_WHAT IS REQUIRED_
Write out the data below again, replacing every occurrence of "brown line" with "brown segment" and leaving everything else unchanged.
----
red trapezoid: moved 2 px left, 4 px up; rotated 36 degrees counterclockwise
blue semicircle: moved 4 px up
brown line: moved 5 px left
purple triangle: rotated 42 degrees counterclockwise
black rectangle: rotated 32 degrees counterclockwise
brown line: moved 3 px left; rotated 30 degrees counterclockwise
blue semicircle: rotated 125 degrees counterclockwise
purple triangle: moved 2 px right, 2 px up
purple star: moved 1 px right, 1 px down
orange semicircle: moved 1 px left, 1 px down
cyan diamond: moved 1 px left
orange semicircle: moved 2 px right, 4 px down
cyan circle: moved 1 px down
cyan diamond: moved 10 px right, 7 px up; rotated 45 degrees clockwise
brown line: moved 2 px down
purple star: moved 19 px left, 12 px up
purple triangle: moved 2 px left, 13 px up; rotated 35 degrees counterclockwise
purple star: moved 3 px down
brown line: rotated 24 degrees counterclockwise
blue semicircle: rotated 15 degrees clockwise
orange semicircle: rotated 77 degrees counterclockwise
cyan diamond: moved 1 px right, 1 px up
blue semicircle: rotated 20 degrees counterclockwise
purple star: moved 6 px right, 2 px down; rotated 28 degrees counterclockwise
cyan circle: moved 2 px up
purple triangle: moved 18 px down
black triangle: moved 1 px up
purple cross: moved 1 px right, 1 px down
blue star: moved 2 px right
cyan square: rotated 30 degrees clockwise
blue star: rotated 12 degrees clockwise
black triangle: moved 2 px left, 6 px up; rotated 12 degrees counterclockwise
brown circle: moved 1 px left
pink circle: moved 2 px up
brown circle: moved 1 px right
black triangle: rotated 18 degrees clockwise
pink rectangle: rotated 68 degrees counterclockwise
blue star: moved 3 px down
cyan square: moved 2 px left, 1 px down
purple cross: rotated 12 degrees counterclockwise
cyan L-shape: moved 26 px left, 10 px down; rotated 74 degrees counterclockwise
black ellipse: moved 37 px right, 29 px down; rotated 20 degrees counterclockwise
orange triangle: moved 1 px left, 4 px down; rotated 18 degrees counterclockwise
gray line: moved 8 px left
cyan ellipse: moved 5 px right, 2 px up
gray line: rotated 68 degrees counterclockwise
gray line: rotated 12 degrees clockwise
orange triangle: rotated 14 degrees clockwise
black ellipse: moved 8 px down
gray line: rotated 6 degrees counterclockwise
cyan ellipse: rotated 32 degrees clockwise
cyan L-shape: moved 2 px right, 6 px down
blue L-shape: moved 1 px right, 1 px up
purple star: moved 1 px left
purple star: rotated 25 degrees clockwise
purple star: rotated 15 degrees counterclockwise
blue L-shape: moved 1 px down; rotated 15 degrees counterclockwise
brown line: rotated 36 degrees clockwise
----
_FULL SOLUTION_
red trapezoid: moved 2 px left, 4 px up; rotated 36 degrees counterclockwise
blue semicircle: moved 4 px up
brown segment: moved 5 px left
purple triangle: rotated 42 degrees counterclockwise
black rectangle: rotated 32 degrees counterclockwise
brown segment: moved 3 px left; rotated 30 degrees counterclockwise
blue semicircle: rotated 125 degrees counterclockwise
purple triangle: moved 2 px right, 2 px up
purple star: moved 1 px right, 1 px down
orange semicircle: moved 1 px left, 1 px down
cyan diamond: moved 1 px left
orange semicircle: moved 2 px right, 4 px down
cyan circle: moved 1 px down
cyan diamond: moved 10 px right, 7 px up; rotated 45 degrees clockwise
brown segment: moved 2 px down
purple star: moved 19 px left, 12 px up
purple triangle: moved 2 px left, 13 px up; rotated 35 degrees counterclockwise
purple star: moved 3 px down
brown segment: rotated 24 degrees counterclockwise
blue semicircle: rotated 15 degrees clockwise
orange semicircle: rotated 77 degrees counterclockwise
cyan diamond: moved 1 px right, 1 px up
blue semicircle: rotated 20 degrees counterclockwise
purple star: moved 6 px right, 2 px down; rotated 28 degrees counterclockwise
cyan circle: moved 2 px up
purple triangle: moved 18 px down
black triangle: moved 1 px up
purple cross: moved 1 px right, 1 px down
blue star: moved 2 px right
cyan square: rotated 30 degrees clockwise
blue star: rotated 12 degrees clockwise
black triangle: moved 2 px left, 6 px up; rotated 12 degrees counterclockwise
brown circle: moved 1 px left
pink circle: moved 2 px up
brown circle: moved 1 px right
black triangle: rotated 18 degrees clockwise
pink rectangle: rotated 68 degrees counterclockwise
blue star: moved 3 px down
cyan square: moved 2 px left, 1 px down
purple cross: rotated 12 degrees counterclockwise
cyan L-shape: moved 26 px left, 10 px down; rotated 74 degrees counterclockwise
black ellipse: moved 37 px right, 29 px down; rotated 20 degrees counterclockwise
orange triangle: moved 1 px left, 4 px down; rotated 18 degrees counterclockwise
gray line: moved 8 px left
cyan ellipse: moved 5 px right, 2 px up
gray line: rotated 68 degrees counterclockwise
gray line: rotated 12 degrees clockwise
orange triangle: rotated 14 degrees clockwise
black ellipse: moved 8 px down
gray line: rotated 6 degrees counterclockwise
cyan ellipse: rotated 32 degrees clockwise
cyan L-shape: moved 2 px right, 6 px down
blue L-shape: moved 1 px right, 1 px up
purple star: moved 1 px left
purple star: rotated 25 degrees clockwise
purple star: rotated 15 degrees counterclockwise
blue L-shape: moved 1 px down; rotated 15 degrees counterclockwise
brown segment: rotated 36 degrees clockwise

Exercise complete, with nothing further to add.